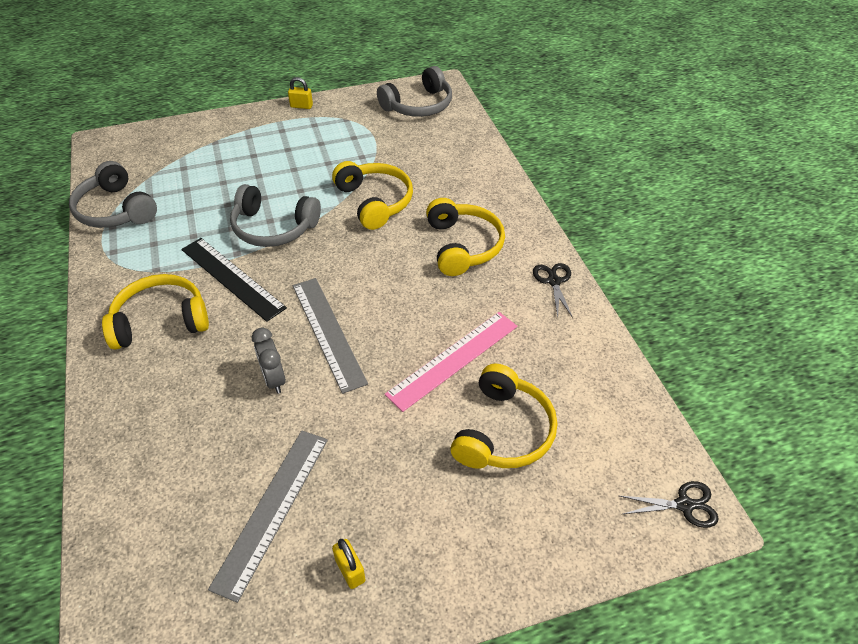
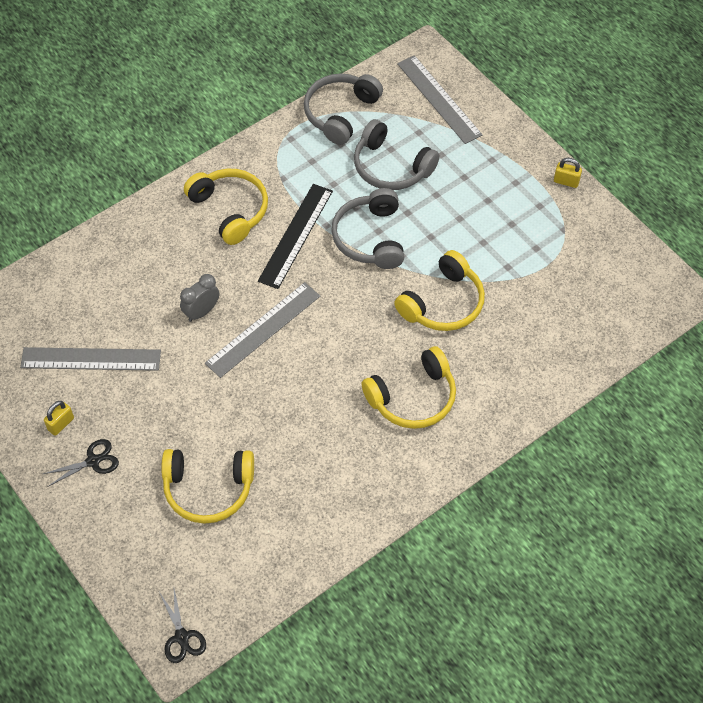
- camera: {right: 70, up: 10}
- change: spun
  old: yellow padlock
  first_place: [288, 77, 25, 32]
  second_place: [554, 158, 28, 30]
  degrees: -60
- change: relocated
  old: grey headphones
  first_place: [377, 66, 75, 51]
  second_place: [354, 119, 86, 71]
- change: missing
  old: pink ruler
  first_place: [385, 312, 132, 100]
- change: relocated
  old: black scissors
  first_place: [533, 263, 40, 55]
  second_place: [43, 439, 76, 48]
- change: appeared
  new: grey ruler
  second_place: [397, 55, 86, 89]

■ ■ ■ ■ ■ ■ ■

▸ The task
Begin with the line that contains "old: black scissors" and quote each line after it exactly, stopping after the last line of the data.

▸ Solution to this task
  old: black scissors
  first_place: [533, 263, 40, 55]
  second_place: [43, 439, 76, 48]
- change: appeared
  new: grey ruler
  second_place: [397, 55, 86, 89]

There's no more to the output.